[RECORD EXCERPTS — start]
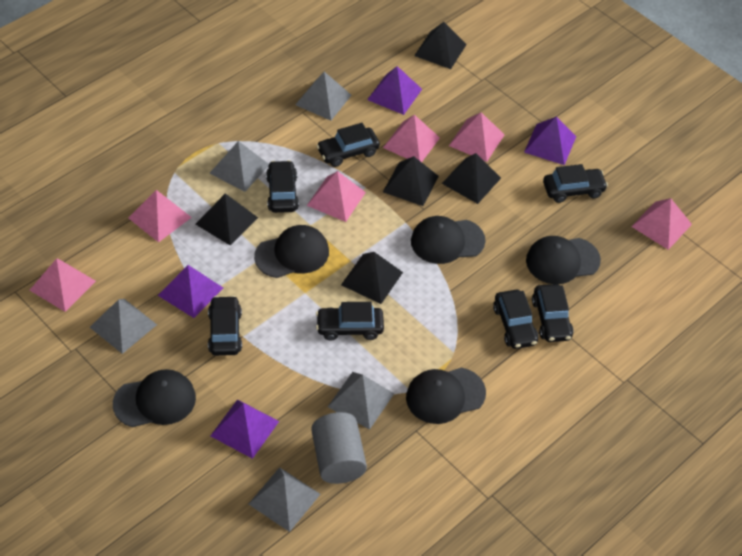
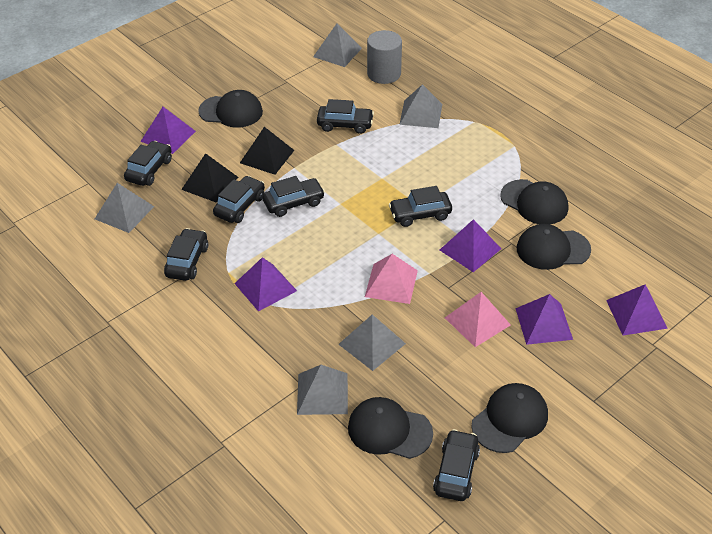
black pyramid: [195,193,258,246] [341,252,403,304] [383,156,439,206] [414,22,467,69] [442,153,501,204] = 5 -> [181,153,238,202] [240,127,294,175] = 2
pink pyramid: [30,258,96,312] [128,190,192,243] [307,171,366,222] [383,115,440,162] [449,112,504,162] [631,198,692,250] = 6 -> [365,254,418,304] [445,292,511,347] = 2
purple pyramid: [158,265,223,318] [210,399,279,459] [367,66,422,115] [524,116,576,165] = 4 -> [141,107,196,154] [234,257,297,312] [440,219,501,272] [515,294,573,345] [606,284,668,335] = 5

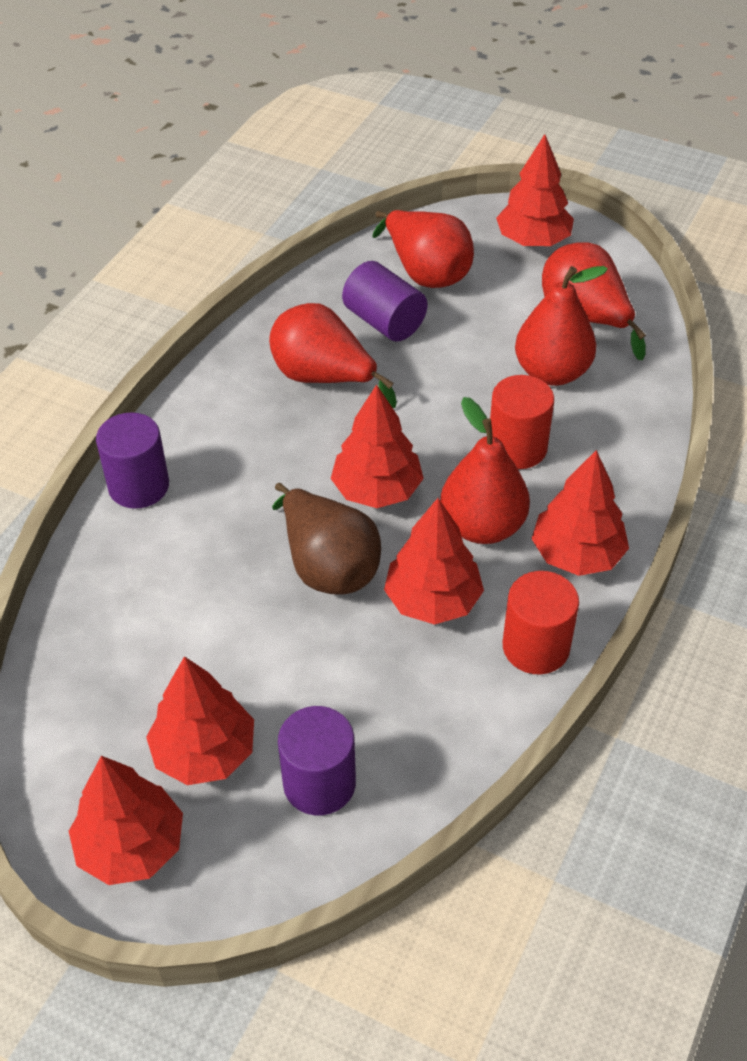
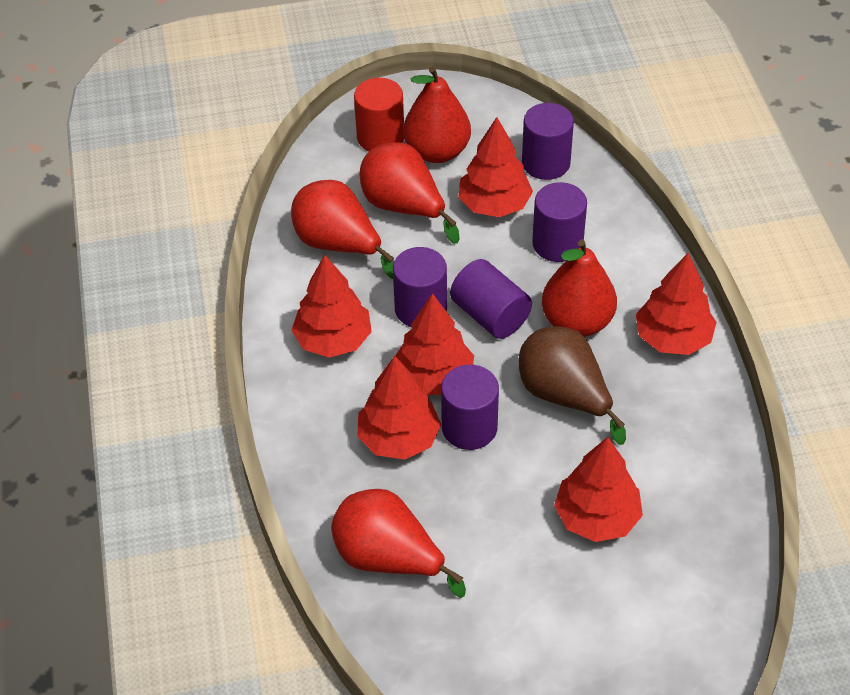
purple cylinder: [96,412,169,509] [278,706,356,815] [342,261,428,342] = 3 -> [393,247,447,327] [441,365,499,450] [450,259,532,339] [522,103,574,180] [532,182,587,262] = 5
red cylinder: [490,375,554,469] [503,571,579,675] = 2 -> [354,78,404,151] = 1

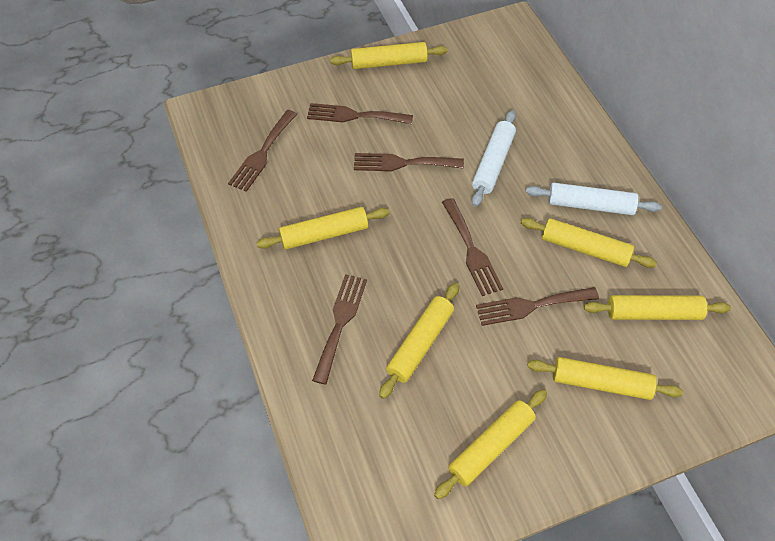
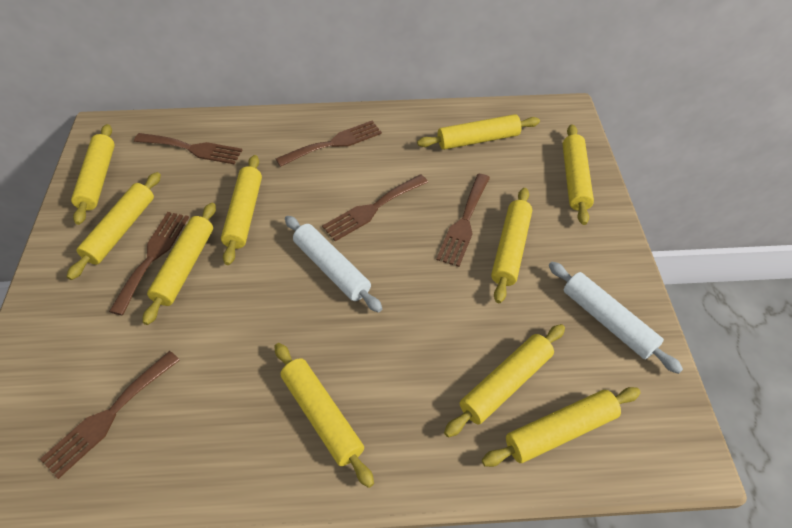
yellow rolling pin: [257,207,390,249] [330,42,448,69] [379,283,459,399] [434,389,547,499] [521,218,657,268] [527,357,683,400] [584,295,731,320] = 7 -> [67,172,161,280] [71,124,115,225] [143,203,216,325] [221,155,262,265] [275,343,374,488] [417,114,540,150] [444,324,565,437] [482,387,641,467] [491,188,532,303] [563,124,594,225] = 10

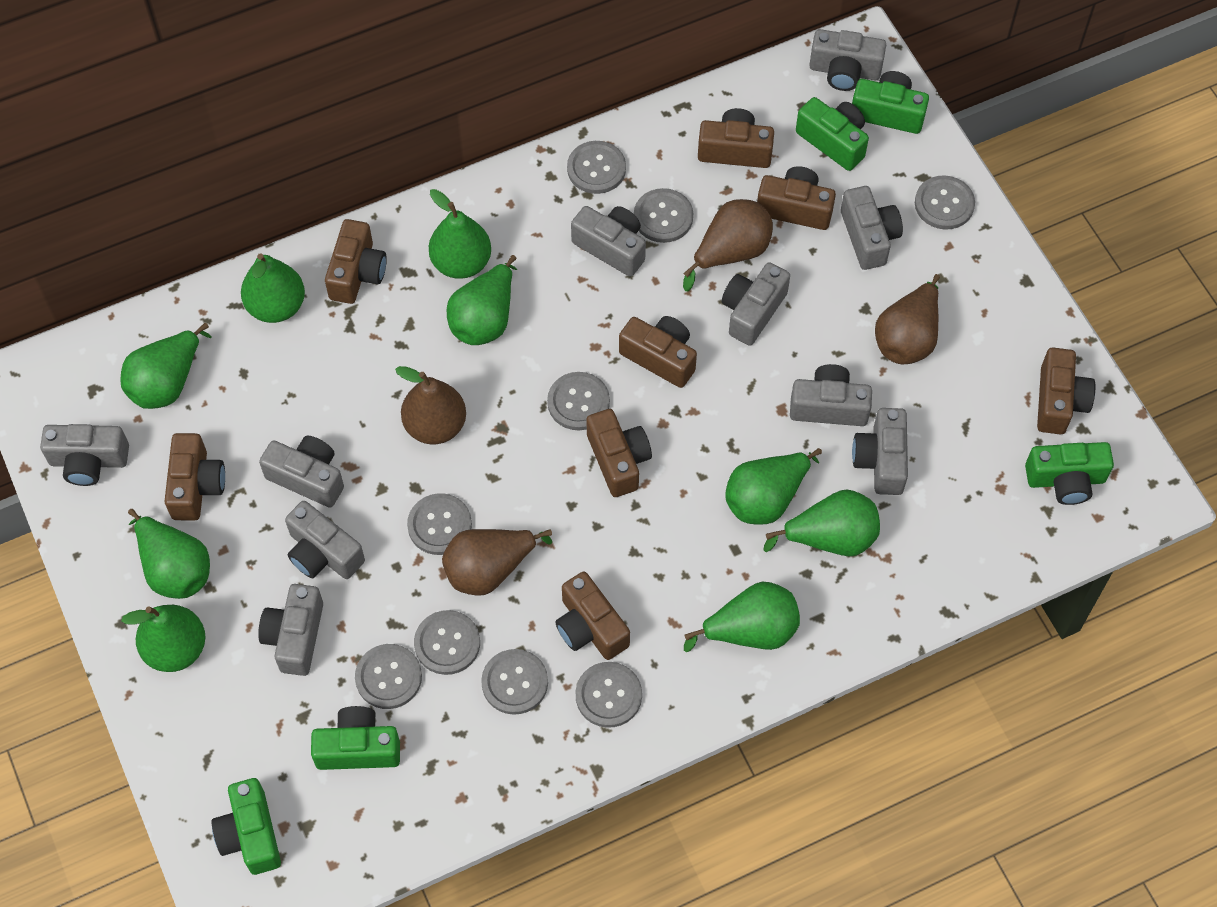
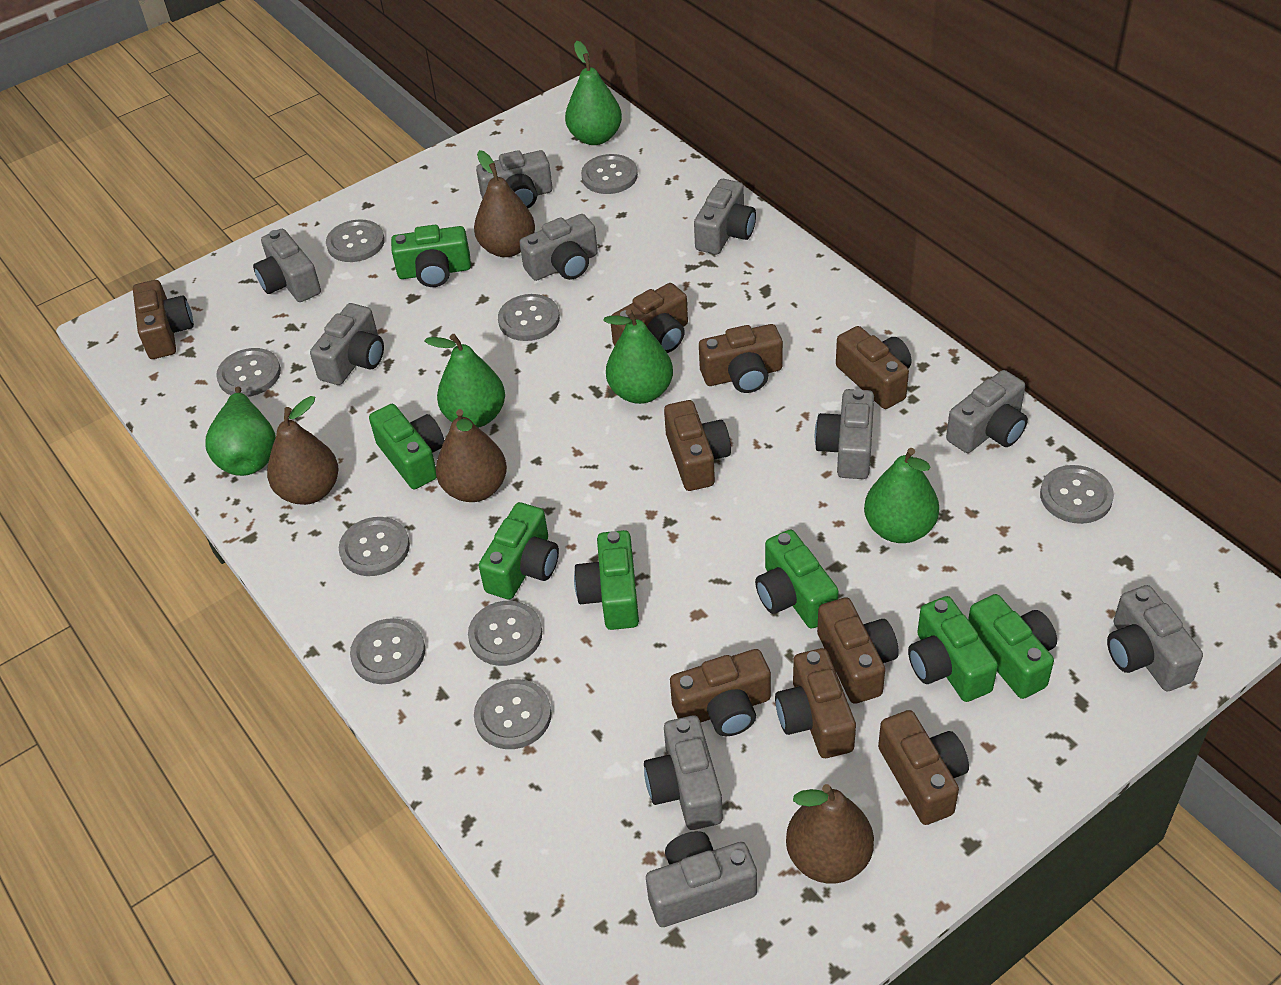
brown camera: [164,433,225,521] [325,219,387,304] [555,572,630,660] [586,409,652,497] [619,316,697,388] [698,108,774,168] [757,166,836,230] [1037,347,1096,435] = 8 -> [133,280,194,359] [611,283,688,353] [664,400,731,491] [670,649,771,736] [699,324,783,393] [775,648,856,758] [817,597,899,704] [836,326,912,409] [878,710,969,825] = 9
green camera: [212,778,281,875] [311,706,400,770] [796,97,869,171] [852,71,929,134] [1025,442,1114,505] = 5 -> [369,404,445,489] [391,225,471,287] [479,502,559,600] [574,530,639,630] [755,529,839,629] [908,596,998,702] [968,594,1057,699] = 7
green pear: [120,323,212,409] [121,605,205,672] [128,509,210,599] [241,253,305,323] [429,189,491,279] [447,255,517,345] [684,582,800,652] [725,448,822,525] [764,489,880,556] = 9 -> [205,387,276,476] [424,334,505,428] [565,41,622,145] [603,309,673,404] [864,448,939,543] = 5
[RECORD EXCERPTS — finish]
» WHAT IS NEEDED
Write the lines from the one with "purple cylinder: [96,412,169,509]" through the last line of the entries out again exactly, both ends included, and skip the pictures.

» PROBLEM SOLUTION
purple cylinder: [96,412,169,509] [278,706,356,815] [342,261,428,342] = 3 -> [393,247,447,327] [441,365,499,450] [450,259,532,339] [522,103,574,180] [532,182,587,262] = 5
red cylinder: [490,375,554,469] [503,571,579,675] = 2 -> [354,78,404,151] = 1

yellow rolling pin: [257,207,390,249] [330,42,448,69] [379,283,459,399] [434,389,547,499] [521,218,657,268] [527,357,683,400] [584,295,731,320] = 7 -> [67,172,161,280] [71,124,115,225] [143,203,216,325] [221,155,262,265] [275,343,374,488] [417,114,540,150] [444,324,565,437] [482,387,641,467] [491,188,532,303] [563,124,594,225] = 10

brown camera: [164,433,225,521] [325,219,387,304] [555,572,630,660] [586,409,652,497] [619,316,697,388] [698,108,774,168] [757,166,836,230] [1037,347,1096,435] = 8 -> [133,280,194,359] [611,283,688,353] [664,400,731,491] [670,649,771,736] [699,324,783,393] [775,648,856,758] [817,597,899,704] [836,326,912,409] [878,710,969,825] = 9
green camera: [212,778,281,875] [311,706,400,770] [796,97,869,171] [852,71,929,134] [1025,442,1114,505] = 5 -> [369,404,445,489] [391,225,471,287] [479,502,559,600] [574,530,639,630] [755,529,839,629] [908,596,998,702] [968,594,1057,699] = 7
green pear: [120,323,212,409] [121,605,205,672] [128,509,210,599] [241,253,305,323] [429,189,491,279] [447,255,517,345] [684,582,800,652] [725,448,822,525] [764,489,880,556] = 9 -> [205,387,276,476] [424,334,505,428] [565,41,622,145] [603,309,673,404] [864,448,939,543] = 5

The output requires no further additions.